── Provided data
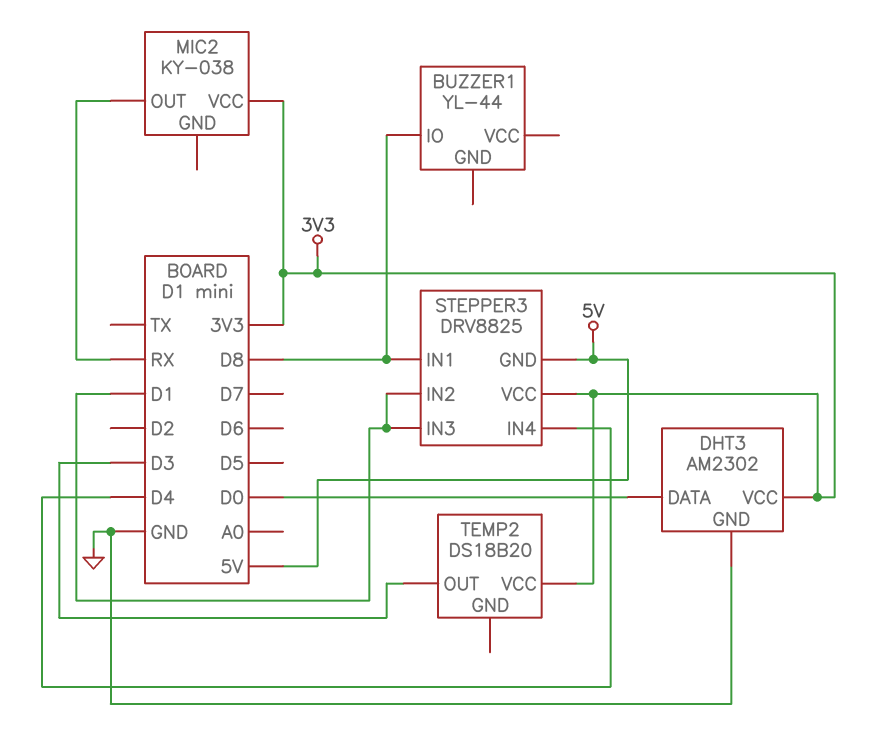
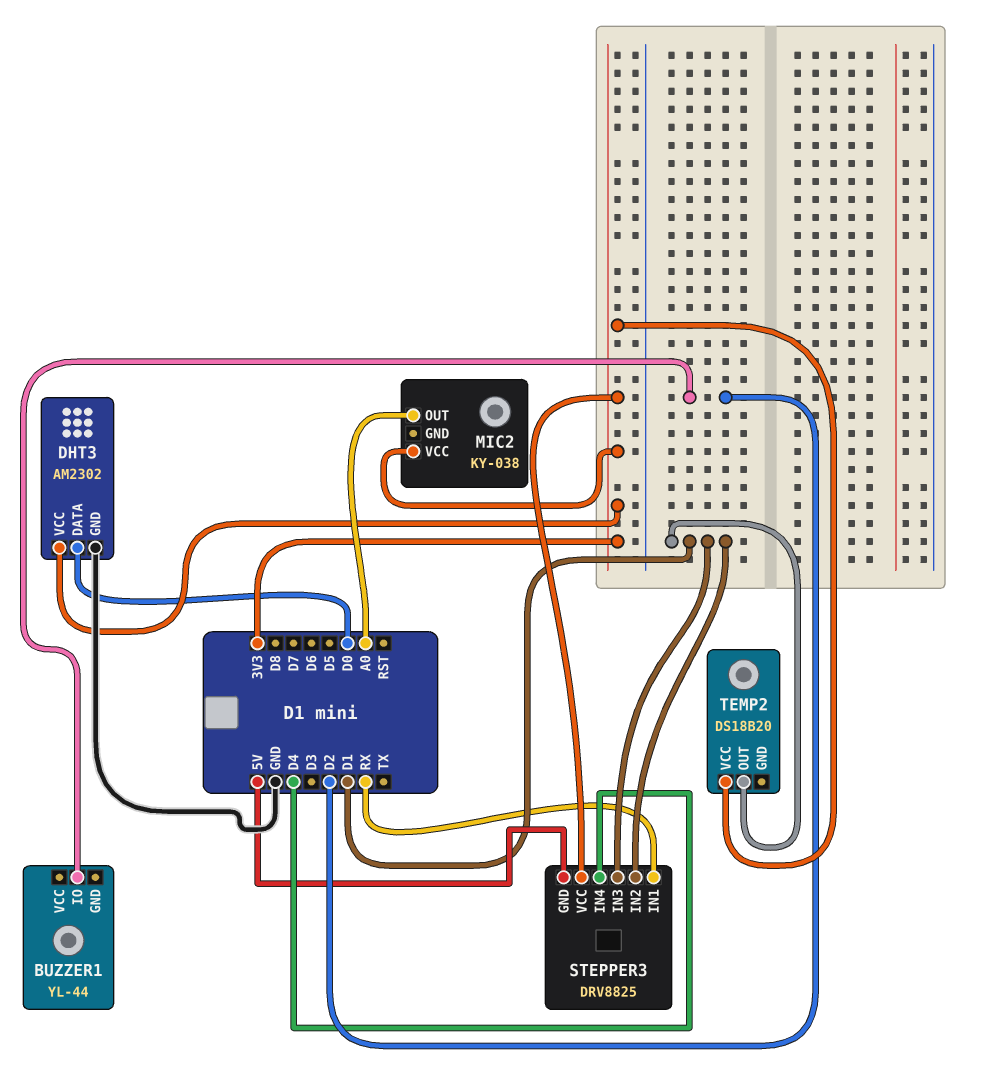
BUZZER1 pin IO: D8 -> D2
MIC2 pin OUT: RX -> A0
STEPPER3 pin IN1: D8 -> RX
TEMP2 pin OUT: D3 -> D1

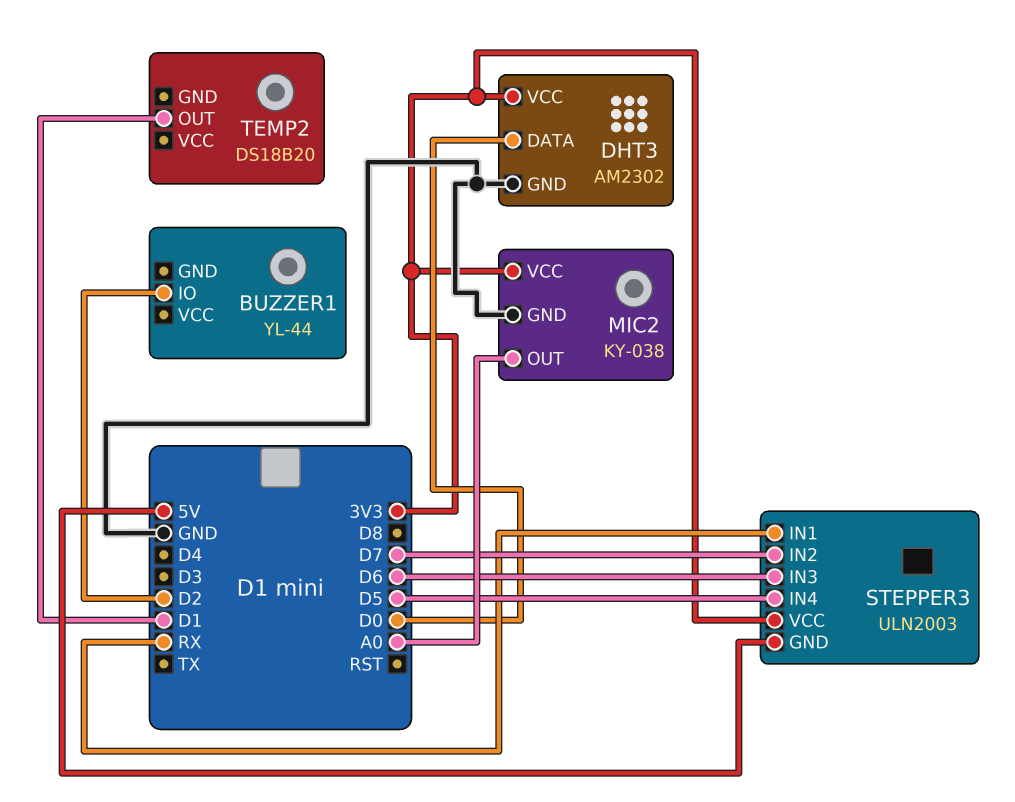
MIC2 pin GND: none -> GND
STEPPER3: DRV8825 -> ULN2003
STEPPER3 pin IN2: D1 -> D7
STEPPER3 pin IN3: D1 -> D6
STEPPER3 pin IN4: D4 -> D5
TEMP2 pin VCC: 3V3 -> none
────
* **Assignment**
The answer must be an exact copy of the records, with no images in it.

* **Task answer**
BUZZER1 pin IO: D8 -> D2
MIC2 pin OUT: RX -> A0
STEPPER3 pin IN1: D8 -> RX
TEMP2 pin OUT: D3 -> D1

MIC2 pin GND: none -> GND
STEPPER3: DRV8825 -> ULN2003
STEPPER3 pin IN2: D1 -> D7
STEPPER3 pin IN3: D1 -> D6
STEPPER3 pin IN4: D4 -> D5
TEMP2 pin VCC: 3V3 -> none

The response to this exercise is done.